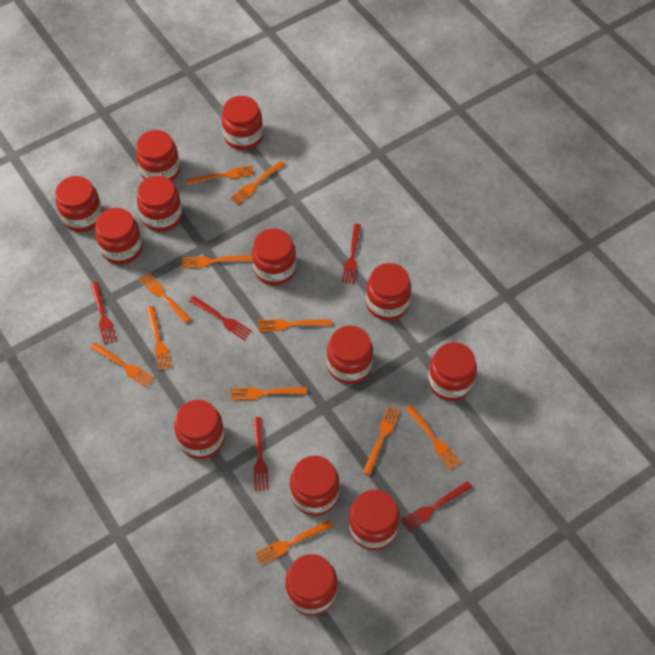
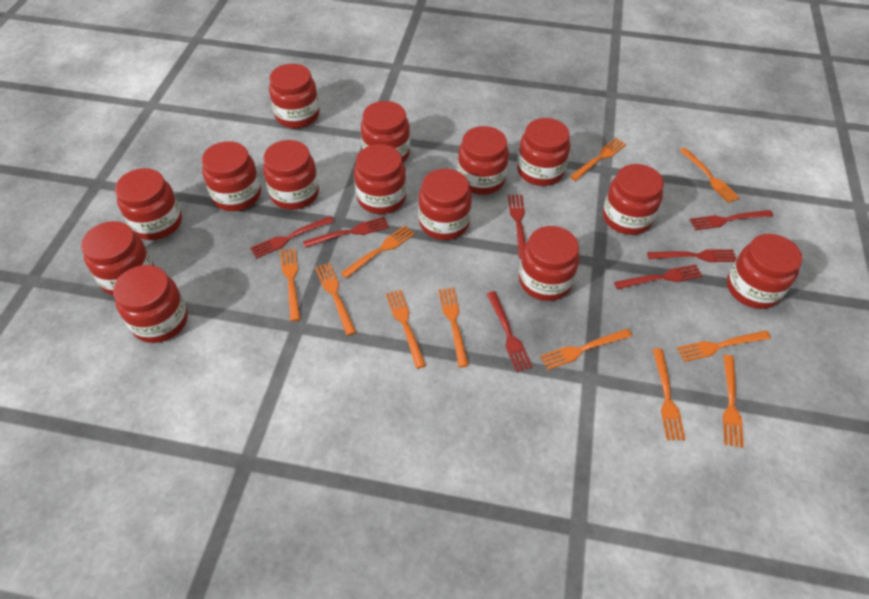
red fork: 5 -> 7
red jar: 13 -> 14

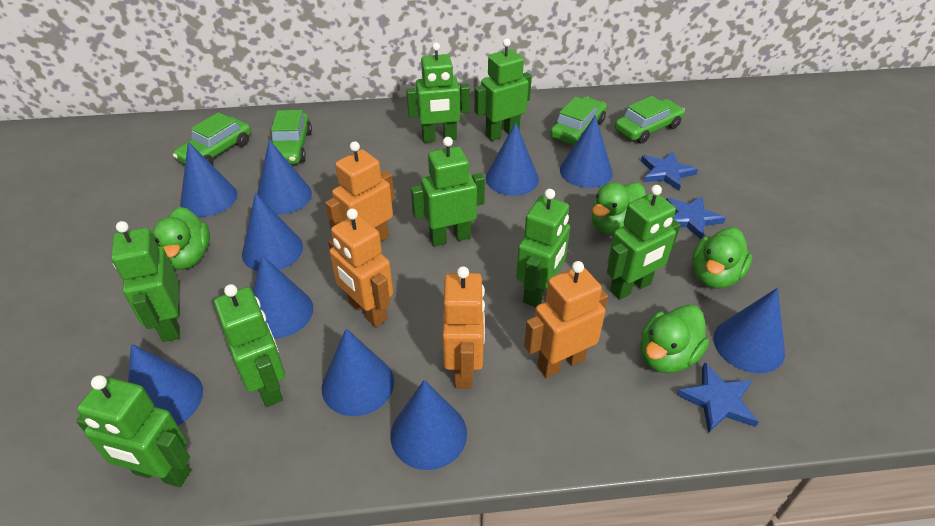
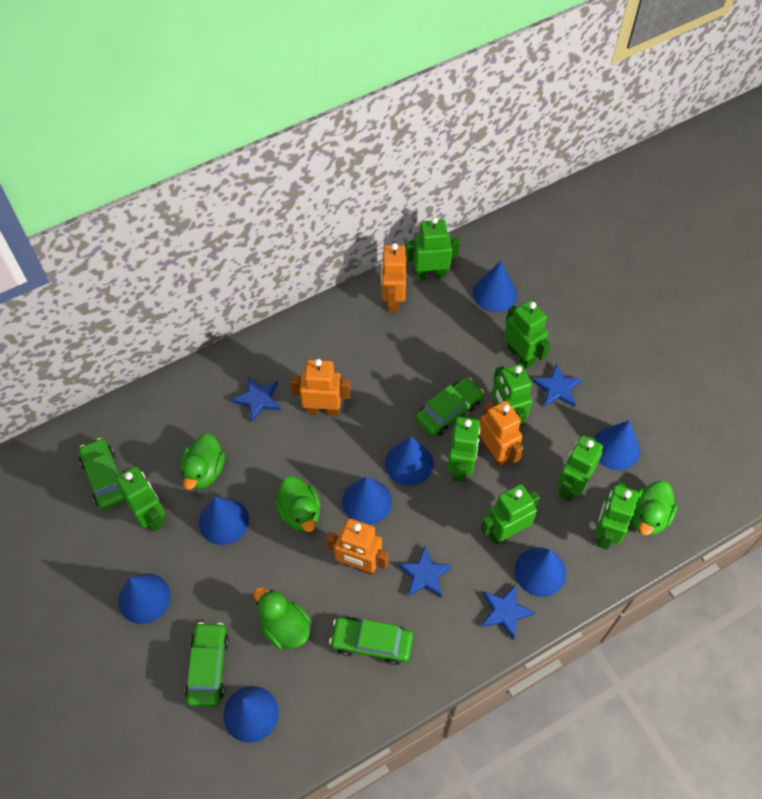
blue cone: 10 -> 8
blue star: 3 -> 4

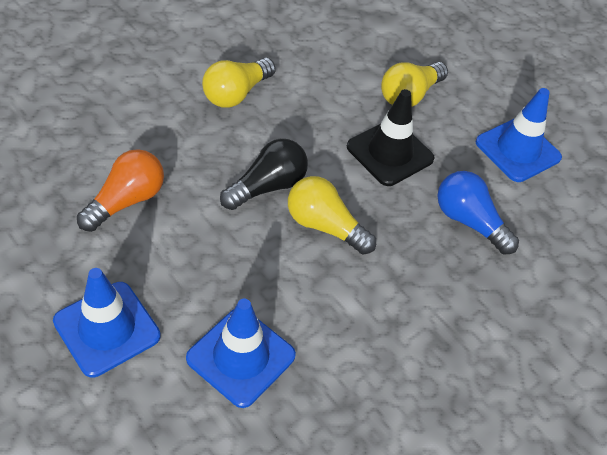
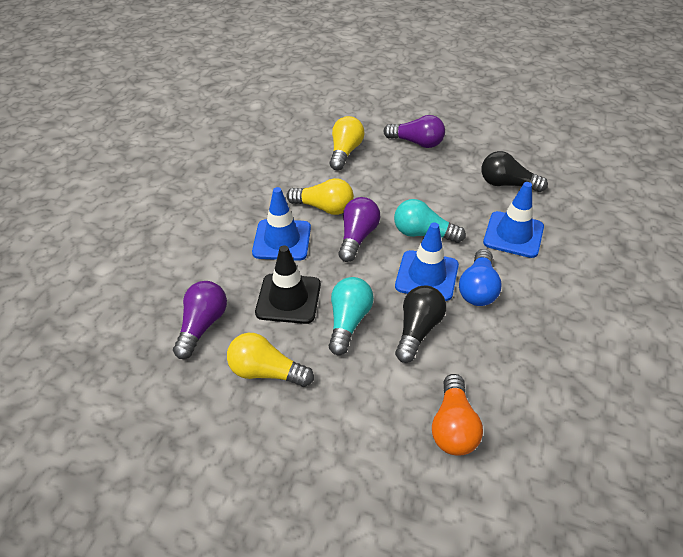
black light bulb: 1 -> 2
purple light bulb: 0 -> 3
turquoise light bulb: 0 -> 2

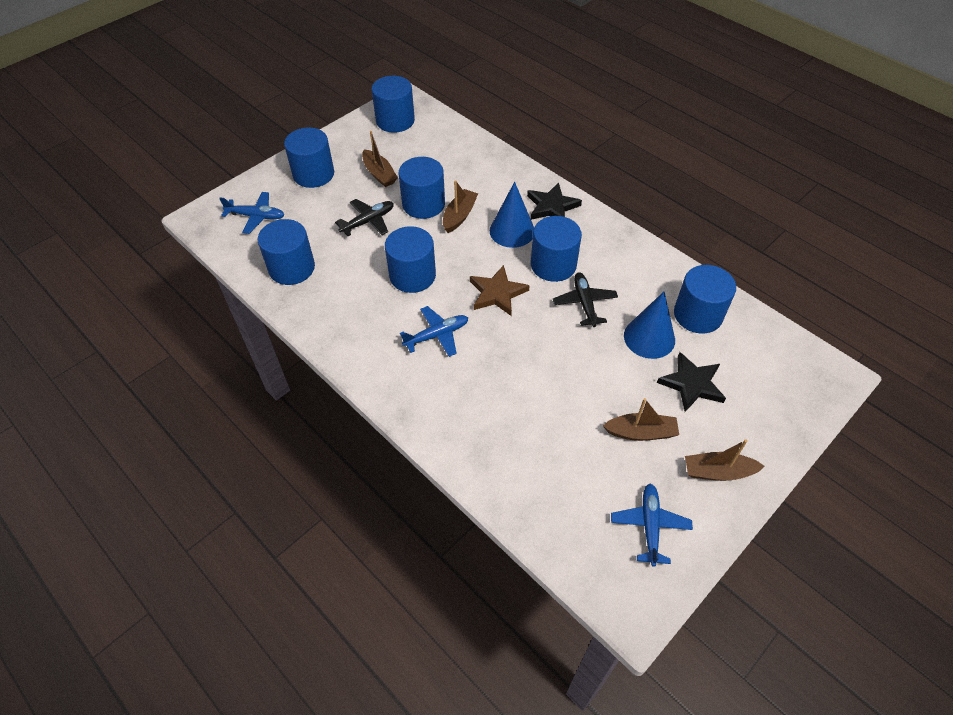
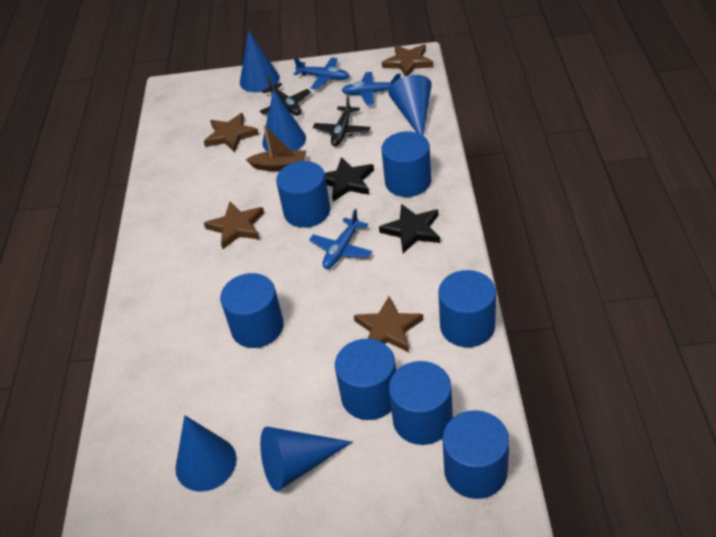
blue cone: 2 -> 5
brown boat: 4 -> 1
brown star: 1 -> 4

*Work item*
Using the material above, restate word for word the lines from the line that has "blue cone: 10 -> 8" to the last line, inclusive, with pictures omitted.

*Written response*
blue cone: 10 -> 8
blue star: 3 -> 4

black light bulb: 1 -> 2
purple light bulb: 0 -> 3
turquoise light bulb: 0 -> 2

blue cone: 2 -> 5
brown boat: 4 -> 1
brown star: 1 -> 4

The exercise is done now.